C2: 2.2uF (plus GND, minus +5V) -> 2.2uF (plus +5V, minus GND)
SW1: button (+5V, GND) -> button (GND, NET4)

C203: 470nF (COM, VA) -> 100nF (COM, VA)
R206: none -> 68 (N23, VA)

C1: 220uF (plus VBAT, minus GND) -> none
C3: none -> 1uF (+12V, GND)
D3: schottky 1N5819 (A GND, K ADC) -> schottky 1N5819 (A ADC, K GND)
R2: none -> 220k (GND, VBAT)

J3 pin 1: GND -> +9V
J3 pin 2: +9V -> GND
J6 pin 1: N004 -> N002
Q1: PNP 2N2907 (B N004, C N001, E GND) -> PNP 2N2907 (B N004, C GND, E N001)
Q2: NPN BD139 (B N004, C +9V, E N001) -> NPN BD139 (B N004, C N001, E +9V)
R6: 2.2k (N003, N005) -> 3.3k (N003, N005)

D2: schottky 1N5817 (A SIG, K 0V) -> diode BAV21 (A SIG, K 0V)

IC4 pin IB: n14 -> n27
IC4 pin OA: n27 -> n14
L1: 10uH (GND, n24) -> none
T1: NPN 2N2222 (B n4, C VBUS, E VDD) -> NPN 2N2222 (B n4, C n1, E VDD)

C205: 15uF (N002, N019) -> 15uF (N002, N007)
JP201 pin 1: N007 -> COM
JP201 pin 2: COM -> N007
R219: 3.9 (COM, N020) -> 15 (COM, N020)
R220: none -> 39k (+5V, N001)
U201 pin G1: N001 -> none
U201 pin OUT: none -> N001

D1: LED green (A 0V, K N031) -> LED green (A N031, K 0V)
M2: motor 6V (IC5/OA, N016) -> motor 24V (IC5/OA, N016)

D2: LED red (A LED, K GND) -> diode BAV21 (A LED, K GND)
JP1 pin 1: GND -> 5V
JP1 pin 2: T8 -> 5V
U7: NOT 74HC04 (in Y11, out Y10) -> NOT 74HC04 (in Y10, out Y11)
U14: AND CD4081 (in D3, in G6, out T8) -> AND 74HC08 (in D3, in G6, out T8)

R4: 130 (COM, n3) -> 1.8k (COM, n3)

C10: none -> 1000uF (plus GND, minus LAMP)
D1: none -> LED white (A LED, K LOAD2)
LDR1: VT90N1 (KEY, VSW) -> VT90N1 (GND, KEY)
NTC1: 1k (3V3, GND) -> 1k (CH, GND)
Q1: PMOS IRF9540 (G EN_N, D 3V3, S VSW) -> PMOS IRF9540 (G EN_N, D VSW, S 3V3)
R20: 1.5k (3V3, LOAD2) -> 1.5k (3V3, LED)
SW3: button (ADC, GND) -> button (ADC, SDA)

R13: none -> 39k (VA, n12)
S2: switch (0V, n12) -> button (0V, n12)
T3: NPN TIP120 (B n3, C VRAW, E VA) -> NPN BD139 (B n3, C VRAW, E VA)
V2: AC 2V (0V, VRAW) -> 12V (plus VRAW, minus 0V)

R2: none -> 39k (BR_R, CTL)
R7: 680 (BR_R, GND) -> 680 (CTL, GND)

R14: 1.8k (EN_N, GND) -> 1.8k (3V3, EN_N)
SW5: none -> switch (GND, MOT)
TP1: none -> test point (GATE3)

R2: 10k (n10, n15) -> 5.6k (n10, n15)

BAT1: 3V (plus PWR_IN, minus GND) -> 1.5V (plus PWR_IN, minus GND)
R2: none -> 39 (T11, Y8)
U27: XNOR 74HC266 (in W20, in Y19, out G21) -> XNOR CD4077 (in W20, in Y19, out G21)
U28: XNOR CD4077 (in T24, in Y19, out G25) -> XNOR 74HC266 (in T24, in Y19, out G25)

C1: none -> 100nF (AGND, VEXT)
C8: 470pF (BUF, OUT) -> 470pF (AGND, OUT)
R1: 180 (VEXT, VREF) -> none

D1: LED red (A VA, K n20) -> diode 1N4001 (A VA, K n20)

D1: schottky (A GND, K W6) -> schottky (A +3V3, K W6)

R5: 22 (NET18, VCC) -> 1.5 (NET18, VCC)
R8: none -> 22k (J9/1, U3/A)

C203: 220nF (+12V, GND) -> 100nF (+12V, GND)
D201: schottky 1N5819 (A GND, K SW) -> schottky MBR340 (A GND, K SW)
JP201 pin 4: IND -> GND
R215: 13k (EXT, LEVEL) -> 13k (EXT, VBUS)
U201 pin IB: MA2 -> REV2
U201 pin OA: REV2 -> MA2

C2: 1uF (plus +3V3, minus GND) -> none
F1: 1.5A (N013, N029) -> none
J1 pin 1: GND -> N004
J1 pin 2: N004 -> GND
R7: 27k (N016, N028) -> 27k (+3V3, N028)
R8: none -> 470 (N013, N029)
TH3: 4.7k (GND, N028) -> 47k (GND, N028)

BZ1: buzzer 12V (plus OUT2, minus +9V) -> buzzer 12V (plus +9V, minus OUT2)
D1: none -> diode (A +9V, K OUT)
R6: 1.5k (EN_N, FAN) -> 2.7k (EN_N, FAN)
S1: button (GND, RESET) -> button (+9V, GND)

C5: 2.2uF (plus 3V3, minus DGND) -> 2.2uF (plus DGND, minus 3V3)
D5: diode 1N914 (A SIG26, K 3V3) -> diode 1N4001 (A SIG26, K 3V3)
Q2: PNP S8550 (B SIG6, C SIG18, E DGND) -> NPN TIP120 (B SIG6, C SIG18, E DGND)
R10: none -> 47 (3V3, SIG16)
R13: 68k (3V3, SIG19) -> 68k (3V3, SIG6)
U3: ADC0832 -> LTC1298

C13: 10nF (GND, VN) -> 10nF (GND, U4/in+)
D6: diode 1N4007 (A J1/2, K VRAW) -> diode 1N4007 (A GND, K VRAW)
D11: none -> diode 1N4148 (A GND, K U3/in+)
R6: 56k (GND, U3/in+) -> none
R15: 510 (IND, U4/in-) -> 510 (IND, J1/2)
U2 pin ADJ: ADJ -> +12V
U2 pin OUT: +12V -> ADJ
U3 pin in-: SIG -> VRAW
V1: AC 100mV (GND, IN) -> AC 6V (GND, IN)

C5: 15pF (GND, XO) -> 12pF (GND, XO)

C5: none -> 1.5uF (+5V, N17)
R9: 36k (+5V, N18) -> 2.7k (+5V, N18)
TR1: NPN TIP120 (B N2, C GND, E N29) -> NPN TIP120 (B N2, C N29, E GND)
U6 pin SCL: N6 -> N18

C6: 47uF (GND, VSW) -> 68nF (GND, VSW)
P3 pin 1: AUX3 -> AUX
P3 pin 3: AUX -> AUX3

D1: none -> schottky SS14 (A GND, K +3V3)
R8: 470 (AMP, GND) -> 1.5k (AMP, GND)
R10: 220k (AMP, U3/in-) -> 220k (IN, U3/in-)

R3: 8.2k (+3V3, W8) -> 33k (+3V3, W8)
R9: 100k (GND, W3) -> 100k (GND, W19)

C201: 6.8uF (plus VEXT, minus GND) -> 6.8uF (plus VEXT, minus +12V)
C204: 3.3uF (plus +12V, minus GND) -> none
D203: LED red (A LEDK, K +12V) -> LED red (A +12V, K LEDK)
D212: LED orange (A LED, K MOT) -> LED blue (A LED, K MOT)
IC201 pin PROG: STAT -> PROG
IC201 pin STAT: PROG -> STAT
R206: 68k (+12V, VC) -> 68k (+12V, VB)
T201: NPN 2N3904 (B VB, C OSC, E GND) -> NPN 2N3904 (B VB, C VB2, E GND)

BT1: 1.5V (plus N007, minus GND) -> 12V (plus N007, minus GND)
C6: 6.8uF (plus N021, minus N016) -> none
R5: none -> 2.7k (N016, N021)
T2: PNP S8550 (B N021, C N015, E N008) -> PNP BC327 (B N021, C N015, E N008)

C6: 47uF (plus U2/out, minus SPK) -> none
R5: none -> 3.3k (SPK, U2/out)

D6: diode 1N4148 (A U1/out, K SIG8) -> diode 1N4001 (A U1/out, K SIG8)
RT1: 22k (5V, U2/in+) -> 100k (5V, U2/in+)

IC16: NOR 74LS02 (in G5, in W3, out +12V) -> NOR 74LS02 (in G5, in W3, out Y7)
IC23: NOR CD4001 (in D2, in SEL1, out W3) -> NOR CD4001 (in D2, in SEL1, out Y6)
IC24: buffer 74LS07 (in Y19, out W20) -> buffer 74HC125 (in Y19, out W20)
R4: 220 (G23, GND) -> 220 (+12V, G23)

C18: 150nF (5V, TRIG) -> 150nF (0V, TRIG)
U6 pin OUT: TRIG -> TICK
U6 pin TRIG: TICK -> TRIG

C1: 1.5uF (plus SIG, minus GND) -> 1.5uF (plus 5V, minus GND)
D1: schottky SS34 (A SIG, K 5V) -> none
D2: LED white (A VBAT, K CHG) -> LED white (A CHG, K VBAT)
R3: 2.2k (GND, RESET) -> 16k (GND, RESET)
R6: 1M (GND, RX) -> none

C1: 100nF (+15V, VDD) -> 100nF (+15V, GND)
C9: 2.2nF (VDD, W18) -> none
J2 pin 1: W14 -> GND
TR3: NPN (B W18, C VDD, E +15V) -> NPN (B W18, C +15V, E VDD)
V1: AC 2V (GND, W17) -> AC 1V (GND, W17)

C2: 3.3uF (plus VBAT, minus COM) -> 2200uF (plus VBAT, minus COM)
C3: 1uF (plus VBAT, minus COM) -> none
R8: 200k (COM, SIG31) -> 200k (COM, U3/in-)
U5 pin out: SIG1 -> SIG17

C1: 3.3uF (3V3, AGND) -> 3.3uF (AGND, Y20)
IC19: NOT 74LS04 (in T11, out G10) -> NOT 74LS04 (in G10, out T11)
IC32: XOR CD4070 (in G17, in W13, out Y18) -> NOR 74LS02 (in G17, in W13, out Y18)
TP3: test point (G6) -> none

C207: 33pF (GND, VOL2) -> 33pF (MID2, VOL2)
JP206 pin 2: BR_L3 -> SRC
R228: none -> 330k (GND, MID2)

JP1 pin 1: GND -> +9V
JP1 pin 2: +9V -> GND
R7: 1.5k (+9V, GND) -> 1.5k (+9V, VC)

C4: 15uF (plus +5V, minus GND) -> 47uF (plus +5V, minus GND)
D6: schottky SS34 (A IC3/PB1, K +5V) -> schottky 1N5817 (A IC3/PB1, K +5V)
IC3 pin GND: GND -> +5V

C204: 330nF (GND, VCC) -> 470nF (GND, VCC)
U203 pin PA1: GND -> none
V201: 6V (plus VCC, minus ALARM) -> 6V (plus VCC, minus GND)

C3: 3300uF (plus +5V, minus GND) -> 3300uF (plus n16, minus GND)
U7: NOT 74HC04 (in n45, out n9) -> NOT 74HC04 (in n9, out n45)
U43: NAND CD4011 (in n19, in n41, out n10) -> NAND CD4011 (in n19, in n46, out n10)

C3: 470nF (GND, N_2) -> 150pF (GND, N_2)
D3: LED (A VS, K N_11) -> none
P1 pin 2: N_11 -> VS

Exercise directions :: Could you repeat exactly the lines above from the line with "C5: 2.2uF (plus" up to and including the line with "T2: PNP S8550", and only those?

Exercise answer ::
C5: 2.2uF (plus 3V3, minus DGND) -> 2.2uF (plus DGND, minus 3V3)
D5: diode 1N914 (A SIG26, K 3V3) -> diode 1N4001 (A SIG26, K 3V3)
Q2: PNP S8550 (B SIG6, C SIG18, E DGND) -> NPN TIP120 (B SIG6, C SIG18, E DGND)
R10: none -> 47 (3V3, SIG16)
R13: 68k (3V3, SIG19) -> 68k (3V3, SIG6)
U3: ADC0832 -> LTC1298

C13: 10nF (GND, VN) -> 10nF (GND, U4/in+)
D6: diode 1N4007 (A J1/2, K VRAW) -> diode 1N4007 (A GND, K VRAW)
D11: none -> diode 1N4148 (A GND, K U3/in+)
R6: 56k (GND, U3/in+) -> none
R15: 510 (IND, U4/in-) -> 510 (IND, J1/2)
U2 pin ADJ: ADJ -> +12V
U2 pin OUT: +12V -> ADJ
U3 pin in-: SIG -> VRAW
V1: AC 100mV (GND, IN) -> AC 6V (GND, IN)

C5: 15pF (GND, XO) -> 12pF (GND, XO)

C5: none -> 1.5uF (+5V, N17)
R9: 36k (+5V, N18) -> 2.7k (+5V, N18)
TR1: NPN TIP120 (B N2, C GND, E N29) -> NPN TIP120 (B N2, C N29, E GND)
U6 pin SCL: N6 -> N18

C6: 47uF (GND, VSW) -> 68nF (GND, VSW)
P3 pin 1: AUX3 -> AUX
P3 pin 3: AUX -> AUX3

D1: none -> schottky SS14 (A GND, K +3V3)
R8: 470 (AMP, GND) -> 1.5k (AMP, GND)
R10: 220k (AMP, U3/in-) -> 220k (IN, U3/in-)

R3: 8.2k (+3V3, W8) -> 33k (+3V3, W8)
R9: 100k (GND, W3) -> 100k (GND, W19)

C201: 6.8uF (plus VEXT, minus GND) -> 6.8uF (plus VEXT, minus +12V)
C204: 3.3uF (plus +12V, minus GND) -> none
D203: LED red (A LEDK, K +12V) -> LED red (A +12V, K LEDK)
D212: LED orange (A LED, K MOT) -> LED blue (A LED, K MOT)
IC201 pin PROG: STAT -> PROG
IC201 pin STAT: PROG -> STAT
R206: 68k (+12V, VC) -> 68k (+12V, VB)
T201: NPN 2N3904 (B VB, C OSC, E GND) -> NPN 2N3904 (B VB, C VB2, E GND)

BT1: 1.5V (plus N007, minus GND) -> 12V (plus N007, minus GND)
C6: 6.8uF (plus N021, minus N016) -> none
R5: none -> 2.7k (N016, N021)
T2: PNP S8550 (B N021, C N015, E N008) -> PNP BC327 (B N021, C N015, E N008)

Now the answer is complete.